In the entries below, find the lines with the word "white" and copy them.
____ Entries provided
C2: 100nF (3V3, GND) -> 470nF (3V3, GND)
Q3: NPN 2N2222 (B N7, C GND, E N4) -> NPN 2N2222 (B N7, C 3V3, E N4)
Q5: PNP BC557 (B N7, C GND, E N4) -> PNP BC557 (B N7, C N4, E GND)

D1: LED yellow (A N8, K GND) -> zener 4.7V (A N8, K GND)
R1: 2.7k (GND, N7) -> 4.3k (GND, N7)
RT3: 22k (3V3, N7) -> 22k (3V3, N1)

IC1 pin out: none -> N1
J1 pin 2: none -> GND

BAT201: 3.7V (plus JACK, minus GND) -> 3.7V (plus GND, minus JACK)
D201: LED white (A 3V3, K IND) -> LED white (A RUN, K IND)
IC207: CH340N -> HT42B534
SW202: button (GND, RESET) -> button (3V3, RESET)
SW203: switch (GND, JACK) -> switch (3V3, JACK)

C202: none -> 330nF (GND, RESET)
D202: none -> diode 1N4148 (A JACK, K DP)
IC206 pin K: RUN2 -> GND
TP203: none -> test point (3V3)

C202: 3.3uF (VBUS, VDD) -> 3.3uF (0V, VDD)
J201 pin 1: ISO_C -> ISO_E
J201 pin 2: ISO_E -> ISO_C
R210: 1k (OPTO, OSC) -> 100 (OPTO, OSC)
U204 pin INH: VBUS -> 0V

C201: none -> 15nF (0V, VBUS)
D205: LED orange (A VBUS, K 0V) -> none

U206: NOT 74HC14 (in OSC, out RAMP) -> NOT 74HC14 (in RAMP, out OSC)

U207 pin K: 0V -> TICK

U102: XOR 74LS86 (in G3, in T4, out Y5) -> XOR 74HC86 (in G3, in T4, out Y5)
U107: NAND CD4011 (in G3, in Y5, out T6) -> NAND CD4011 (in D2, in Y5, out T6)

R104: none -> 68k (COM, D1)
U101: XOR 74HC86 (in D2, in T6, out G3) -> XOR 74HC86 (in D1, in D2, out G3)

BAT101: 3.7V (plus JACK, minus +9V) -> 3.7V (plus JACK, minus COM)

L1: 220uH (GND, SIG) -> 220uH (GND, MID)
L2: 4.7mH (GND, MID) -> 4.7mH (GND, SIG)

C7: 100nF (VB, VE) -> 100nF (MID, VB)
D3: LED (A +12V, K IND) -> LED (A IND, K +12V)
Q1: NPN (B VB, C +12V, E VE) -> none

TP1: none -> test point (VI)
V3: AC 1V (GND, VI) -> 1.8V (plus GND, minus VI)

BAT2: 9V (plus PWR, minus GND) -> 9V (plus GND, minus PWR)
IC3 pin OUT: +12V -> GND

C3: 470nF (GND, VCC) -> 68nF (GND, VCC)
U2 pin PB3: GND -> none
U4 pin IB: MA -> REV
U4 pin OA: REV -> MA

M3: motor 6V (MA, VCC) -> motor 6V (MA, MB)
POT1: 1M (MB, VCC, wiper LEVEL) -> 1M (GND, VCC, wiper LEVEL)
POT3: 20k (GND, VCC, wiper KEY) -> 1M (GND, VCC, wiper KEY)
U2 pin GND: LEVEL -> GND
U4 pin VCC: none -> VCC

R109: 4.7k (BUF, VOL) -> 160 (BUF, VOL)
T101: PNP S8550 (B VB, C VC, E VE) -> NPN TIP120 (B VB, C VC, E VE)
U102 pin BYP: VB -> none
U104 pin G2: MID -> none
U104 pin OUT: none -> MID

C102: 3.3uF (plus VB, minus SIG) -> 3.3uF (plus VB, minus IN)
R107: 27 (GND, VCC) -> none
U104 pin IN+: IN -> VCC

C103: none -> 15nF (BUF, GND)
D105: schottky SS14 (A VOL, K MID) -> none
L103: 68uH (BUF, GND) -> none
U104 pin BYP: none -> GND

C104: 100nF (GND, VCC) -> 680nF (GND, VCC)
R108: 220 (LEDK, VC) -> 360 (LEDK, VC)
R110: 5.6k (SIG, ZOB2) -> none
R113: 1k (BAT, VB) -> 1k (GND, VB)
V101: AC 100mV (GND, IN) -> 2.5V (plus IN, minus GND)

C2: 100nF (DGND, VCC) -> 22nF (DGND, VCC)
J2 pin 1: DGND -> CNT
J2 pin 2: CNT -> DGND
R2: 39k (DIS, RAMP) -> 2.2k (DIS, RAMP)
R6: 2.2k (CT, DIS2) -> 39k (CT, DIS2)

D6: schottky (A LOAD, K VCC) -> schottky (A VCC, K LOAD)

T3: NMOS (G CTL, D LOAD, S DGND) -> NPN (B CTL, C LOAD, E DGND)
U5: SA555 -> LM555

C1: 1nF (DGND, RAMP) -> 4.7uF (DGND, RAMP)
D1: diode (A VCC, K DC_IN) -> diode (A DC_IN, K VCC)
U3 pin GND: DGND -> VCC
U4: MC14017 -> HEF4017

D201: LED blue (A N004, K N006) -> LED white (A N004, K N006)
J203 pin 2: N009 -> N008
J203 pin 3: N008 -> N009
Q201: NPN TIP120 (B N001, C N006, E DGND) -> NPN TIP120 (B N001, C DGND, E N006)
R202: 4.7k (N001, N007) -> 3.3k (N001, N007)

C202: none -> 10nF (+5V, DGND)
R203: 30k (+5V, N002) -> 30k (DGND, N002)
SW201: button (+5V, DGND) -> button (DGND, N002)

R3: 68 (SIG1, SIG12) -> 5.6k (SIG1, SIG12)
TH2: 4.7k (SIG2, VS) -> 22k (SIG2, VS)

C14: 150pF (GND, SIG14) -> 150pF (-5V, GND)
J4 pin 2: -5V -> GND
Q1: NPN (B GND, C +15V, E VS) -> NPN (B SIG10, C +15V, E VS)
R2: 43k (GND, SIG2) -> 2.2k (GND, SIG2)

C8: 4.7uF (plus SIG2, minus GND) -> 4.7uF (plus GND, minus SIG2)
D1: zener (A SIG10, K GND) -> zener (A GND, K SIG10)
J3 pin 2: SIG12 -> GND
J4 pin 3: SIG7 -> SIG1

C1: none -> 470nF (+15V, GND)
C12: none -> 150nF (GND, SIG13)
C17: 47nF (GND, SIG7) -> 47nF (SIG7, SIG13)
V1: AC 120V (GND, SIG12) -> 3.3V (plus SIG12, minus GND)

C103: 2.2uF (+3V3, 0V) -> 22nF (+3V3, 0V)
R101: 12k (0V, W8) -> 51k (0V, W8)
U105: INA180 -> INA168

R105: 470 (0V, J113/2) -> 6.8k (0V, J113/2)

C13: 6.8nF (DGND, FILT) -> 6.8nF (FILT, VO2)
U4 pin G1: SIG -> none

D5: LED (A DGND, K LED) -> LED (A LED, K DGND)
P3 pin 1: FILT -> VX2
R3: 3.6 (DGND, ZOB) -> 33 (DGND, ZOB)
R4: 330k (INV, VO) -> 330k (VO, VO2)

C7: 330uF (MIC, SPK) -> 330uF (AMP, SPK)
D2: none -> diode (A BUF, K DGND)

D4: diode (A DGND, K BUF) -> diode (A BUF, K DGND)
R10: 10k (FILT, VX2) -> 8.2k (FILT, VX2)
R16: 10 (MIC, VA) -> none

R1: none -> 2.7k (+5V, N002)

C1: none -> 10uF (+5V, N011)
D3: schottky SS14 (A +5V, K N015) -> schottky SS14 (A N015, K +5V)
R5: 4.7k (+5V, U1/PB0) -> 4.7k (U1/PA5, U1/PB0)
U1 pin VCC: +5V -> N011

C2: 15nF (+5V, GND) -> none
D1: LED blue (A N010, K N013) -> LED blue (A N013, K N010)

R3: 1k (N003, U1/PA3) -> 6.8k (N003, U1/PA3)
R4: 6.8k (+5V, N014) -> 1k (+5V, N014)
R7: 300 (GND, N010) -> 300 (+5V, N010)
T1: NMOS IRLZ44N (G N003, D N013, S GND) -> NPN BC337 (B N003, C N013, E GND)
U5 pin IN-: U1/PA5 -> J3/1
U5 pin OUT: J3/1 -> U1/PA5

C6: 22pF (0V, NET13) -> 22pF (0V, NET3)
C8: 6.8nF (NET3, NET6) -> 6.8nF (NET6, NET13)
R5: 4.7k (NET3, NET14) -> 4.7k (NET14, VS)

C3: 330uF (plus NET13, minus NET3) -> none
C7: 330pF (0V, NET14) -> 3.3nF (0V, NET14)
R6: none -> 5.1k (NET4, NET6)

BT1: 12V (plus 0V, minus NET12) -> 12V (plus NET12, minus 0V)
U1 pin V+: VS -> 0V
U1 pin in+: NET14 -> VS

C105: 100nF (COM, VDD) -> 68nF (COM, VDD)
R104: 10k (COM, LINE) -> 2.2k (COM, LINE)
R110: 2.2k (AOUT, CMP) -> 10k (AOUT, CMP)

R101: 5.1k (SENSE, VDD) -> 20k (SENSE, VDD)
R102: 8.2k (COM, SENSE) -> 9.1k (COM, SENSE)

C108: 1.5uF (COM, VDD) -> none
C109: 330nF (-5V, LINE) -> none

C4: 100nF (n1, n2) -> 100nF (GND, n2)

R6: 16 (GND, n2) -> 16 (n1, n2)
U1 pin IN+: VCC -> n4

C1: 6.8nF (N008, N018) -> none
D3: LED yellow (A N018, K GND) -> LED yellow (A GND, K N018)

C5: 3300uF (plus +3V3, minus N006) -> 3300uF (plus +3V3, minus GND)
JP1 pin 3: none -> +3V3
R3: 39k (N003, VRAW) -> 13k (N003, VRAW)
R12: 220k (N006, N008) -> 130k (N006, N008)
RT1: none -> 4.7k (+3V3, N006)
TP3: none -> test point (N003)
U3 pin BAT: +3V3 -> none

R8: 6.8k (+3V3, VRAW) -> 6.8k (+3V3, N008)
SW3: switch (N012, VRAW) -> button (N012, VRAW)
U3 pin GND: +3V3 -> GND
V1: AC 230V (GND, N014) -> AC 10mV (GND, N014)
________
- _Written response_
D201: LED white (A 3V3, K IND) -> LED white (A RUN, K IND)
D201: LED blue (A N004, K N006) -> LED white (A N004, K N006)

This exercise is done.